## Task details
In the items below, take the lines from the one containing "samples (627, 182)" up to and including the one containing "helpful (181, 508)" and rewrite them as a Markdown table. Use the columns Row and Line, and skip any blank lines.

## Stored data
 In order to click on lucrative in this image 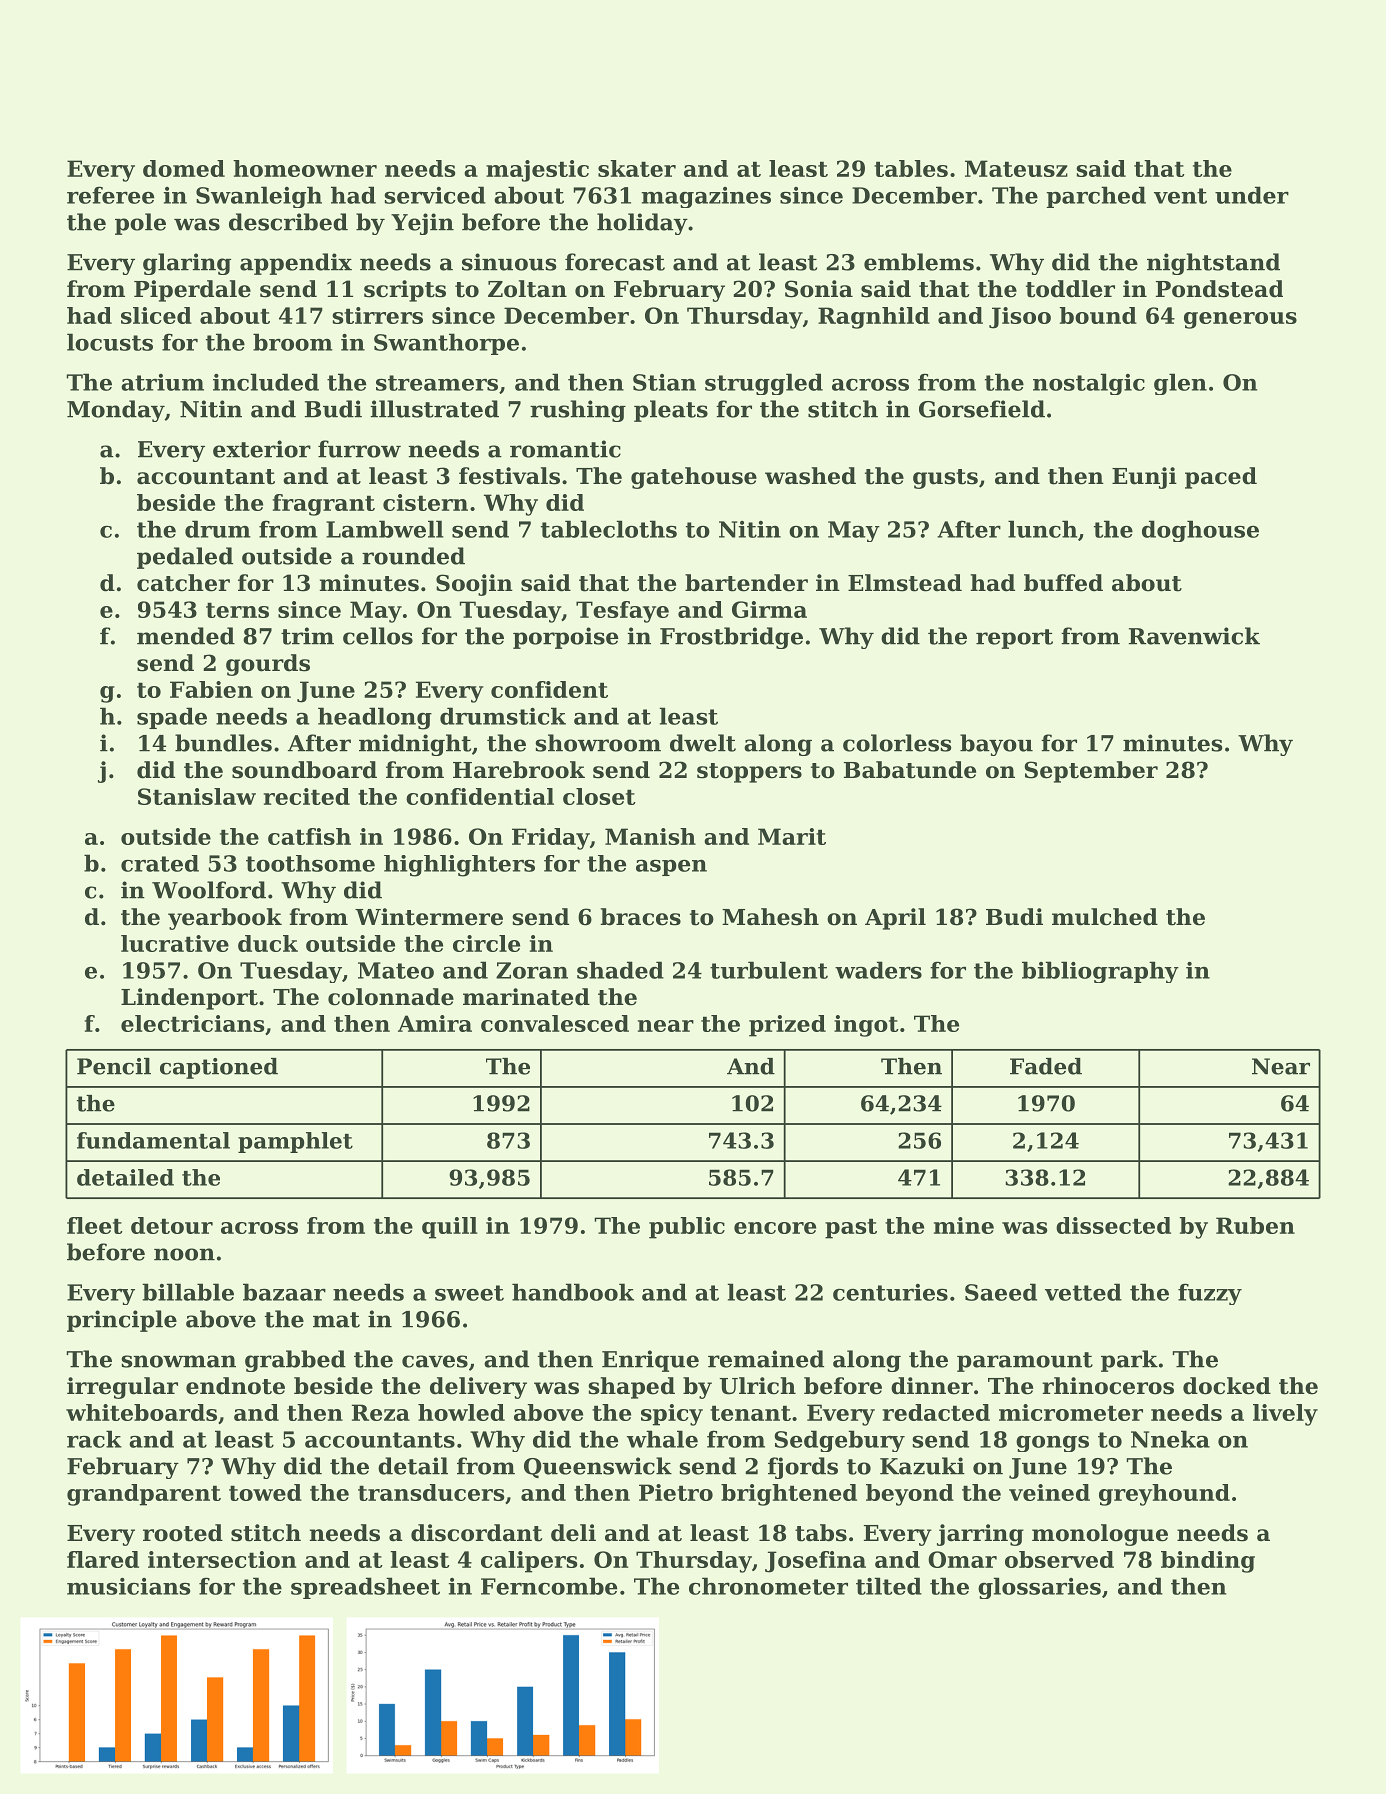, I will do `click(175, 943)`.
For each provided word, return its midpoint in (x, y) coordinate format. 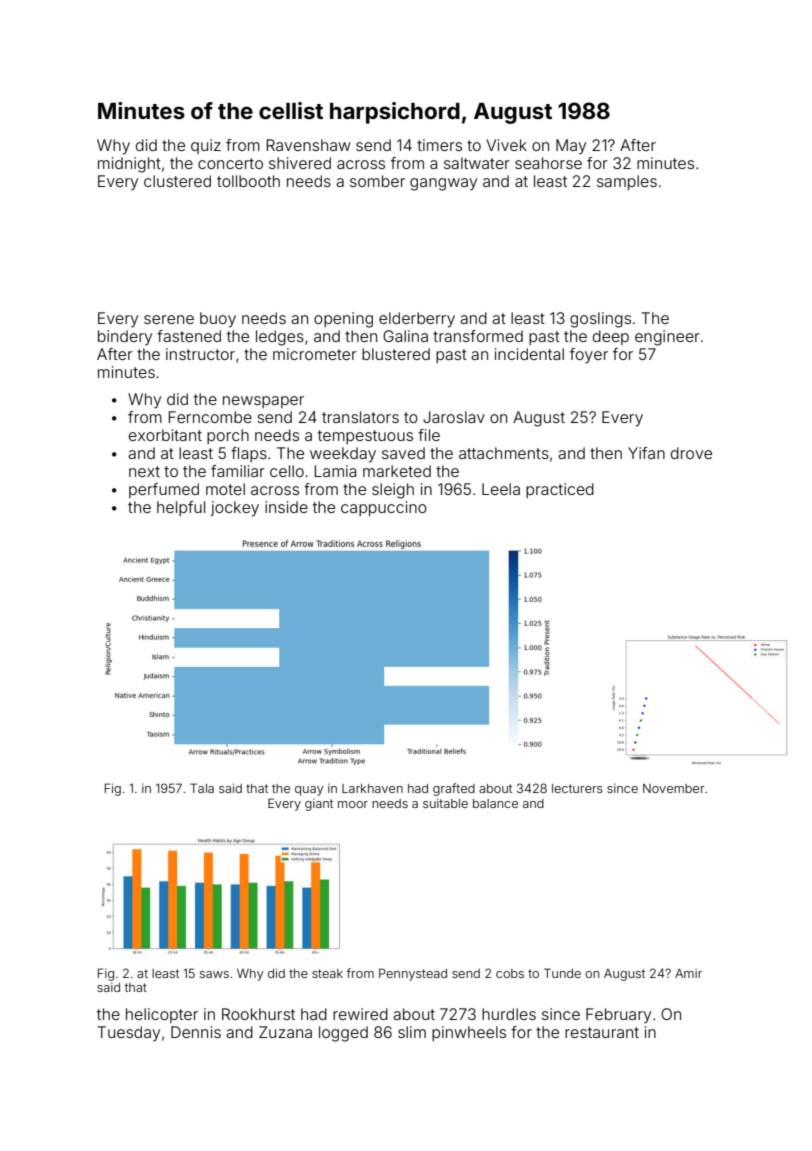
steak (327, 973)
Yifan (646, 453)
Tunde (562, 973)
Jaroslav (454, 417)
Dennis (196, 1032)
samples (627, 182)
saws (214, 974)
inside (286, 507)
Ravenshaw (309, 145)
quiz (206, 146)
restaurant (602, 1032)
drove (691, 453)
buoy (218, 320)
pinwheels (469, 1033)
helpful (181, 508)
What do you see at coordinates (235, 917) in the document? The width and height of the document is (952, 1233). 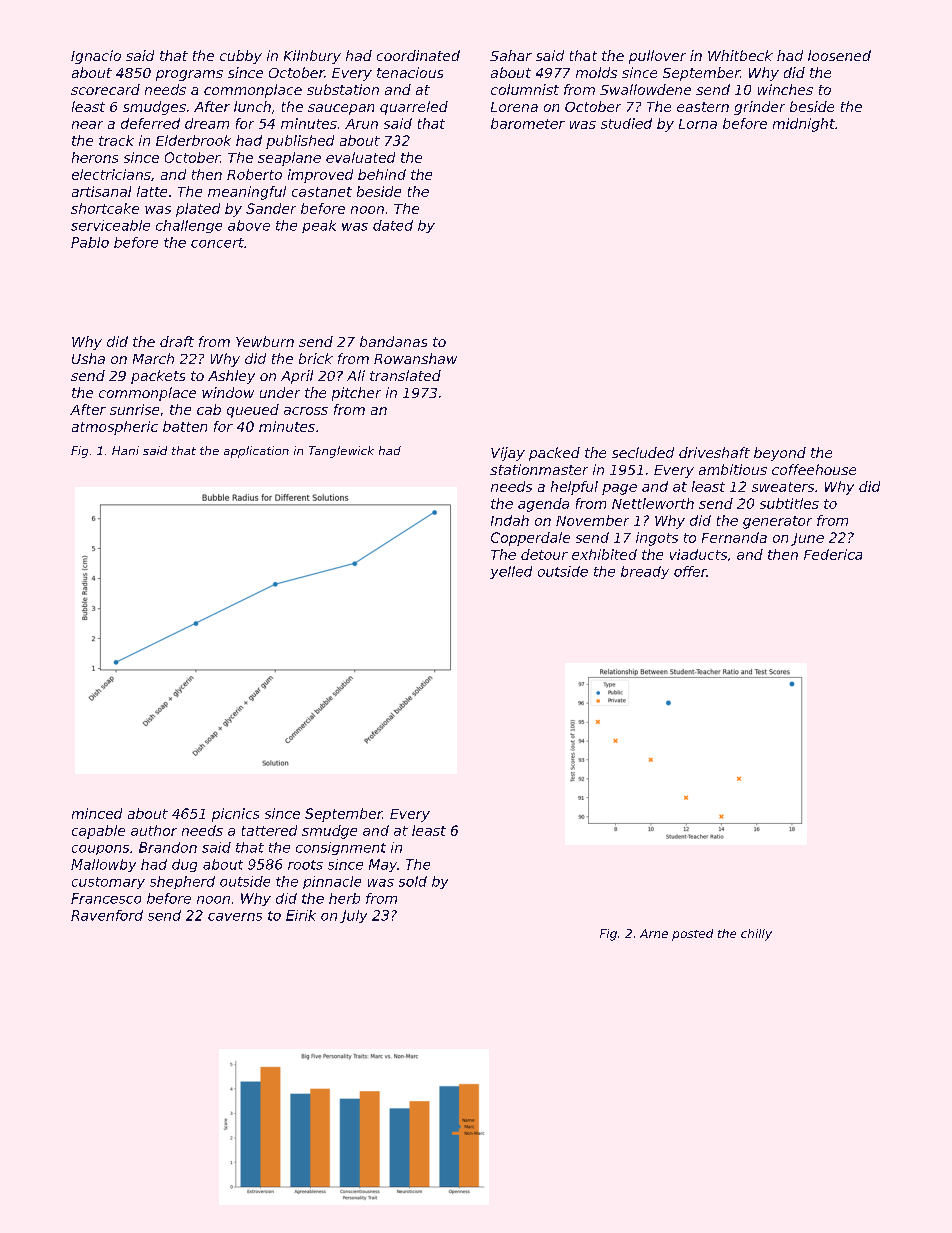 I see `caverns` at bounding box center [235, 917].
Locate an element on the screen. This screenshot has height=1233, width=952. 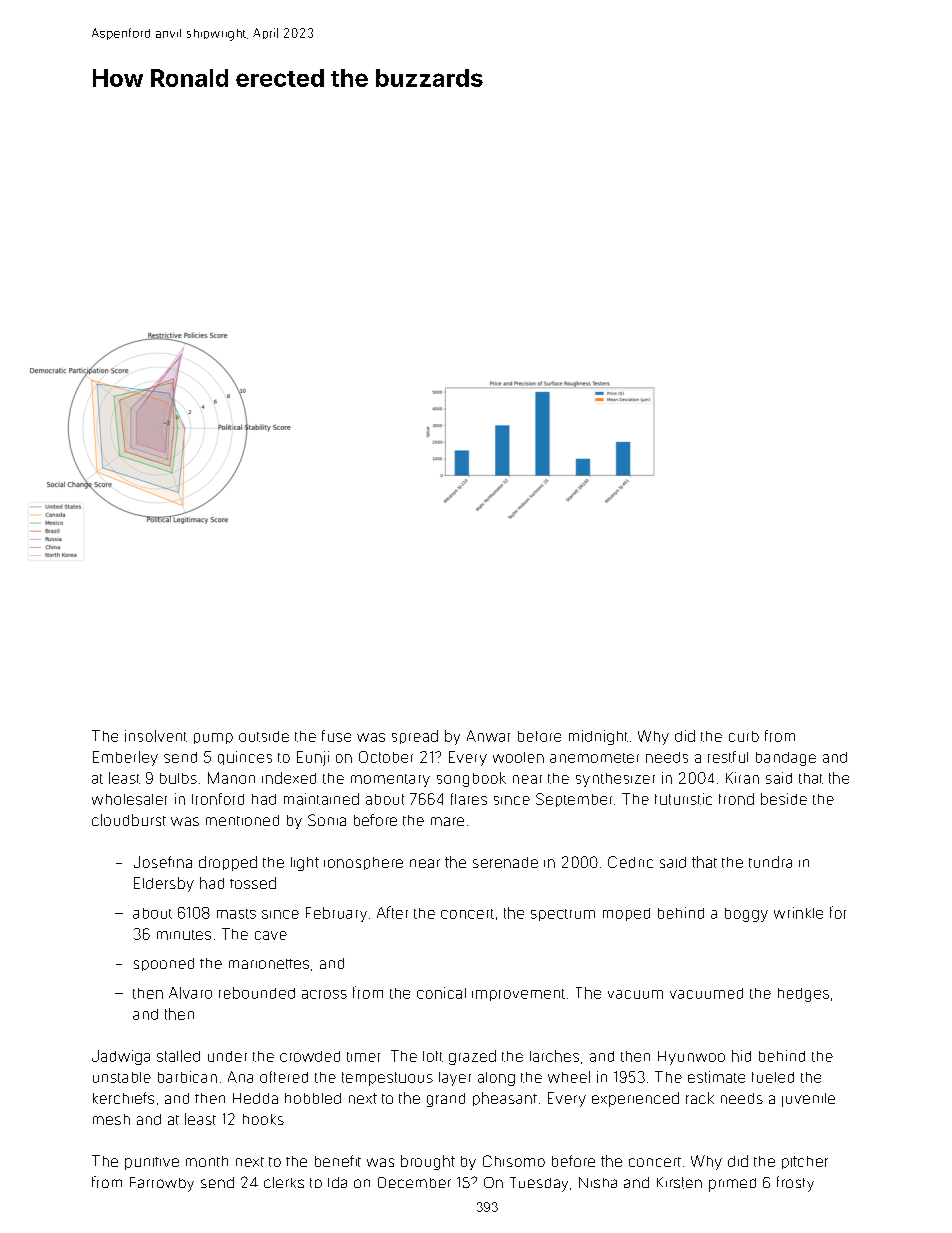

## Result
| Row | Line |
|---|---|
| 1 | samples (627, 182) |
| 2 | saws (214, 974) |
| 3 | inside (286, 507) |
| 4 | Ravenshaw (309, 145) |
| 5 | quiz (206, 146) |
| 6 | restaurant (602, 1032) |
| 7 | drove (691, 453) |
| 8 | buoy (218, 320) |
| 9 | pinwheels (469, 1033) |
| 10 | helpful (181, 508) |